● PROBLEM: Beginning at the line that contains "camera: 50 degrees right, 15 degrees up" and ending at the last line of the entries, write out each line exactly; include nothing outside that span.

● DATA FOR PROCESSING:
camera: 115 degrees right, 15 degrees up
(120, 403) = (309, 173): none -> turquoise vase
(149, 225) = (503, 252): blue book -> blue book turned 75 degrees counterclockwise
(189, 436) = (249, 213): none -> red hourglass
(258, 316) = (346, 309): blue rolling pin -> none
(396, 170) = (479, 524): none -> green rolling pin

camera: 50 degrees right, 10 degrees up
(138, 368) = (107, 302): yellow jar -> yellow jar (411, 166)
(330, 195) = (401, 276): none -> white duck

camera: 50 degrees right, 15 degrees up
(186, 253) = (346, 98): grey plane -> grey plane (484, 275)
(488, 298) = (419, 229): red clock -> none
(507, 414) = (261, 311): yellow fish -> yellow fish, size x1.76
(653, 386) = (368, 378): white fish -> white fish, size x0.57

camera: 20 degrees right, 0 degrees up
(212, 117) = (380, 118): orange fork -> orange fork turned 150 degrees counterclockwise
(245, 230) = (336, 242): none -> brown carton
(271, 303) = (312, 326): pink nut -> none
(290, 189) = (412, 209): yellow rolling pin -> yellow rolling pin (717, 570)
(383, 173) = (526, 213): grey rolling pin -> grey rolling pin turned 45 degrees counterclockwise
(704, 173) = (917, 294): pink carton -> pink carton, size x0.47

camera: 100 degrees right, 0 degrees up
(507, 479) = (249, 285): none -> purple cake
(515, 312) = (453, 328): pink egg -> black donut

● TASK SOLUTION:
camera: 50 degrees right, 15 degrees up
(186, 253) = (346, 98): grey plane -> grey plane (484, 275)
(488, 298) = (419, 229): red clock -> none
(507, 414) = (261, 311): yellow fish -> yellow fish, size x1.76
(653, 386) = (368, 378): white fish -> white fish, size x0.57

camera: 20 degrees right, 0 degrees up
(212, 117) = (380, 118): orange fork -> orange fork turned 150 degrees counterclockwise
(245, 230) = (336, 242): none -> brown carton
(271, 303) = (312, 326): pink nut -> none
(290, 189) = (412, 209): yellow rolling pin -> yellow rolling pin (717, 570)
(383, 173) = (526, 213): grey rolling pin -> grey rolling pin turned 45 degrees counterclockwise
(704, 173) = (917, 294): pink carton -> pink carton, size x0.47

camera: 100 degrees right, 0 degrees up
(507, 479) = (249, 285): none -> purple cake
(515, 312) = (453, 328): pink egg -> black donut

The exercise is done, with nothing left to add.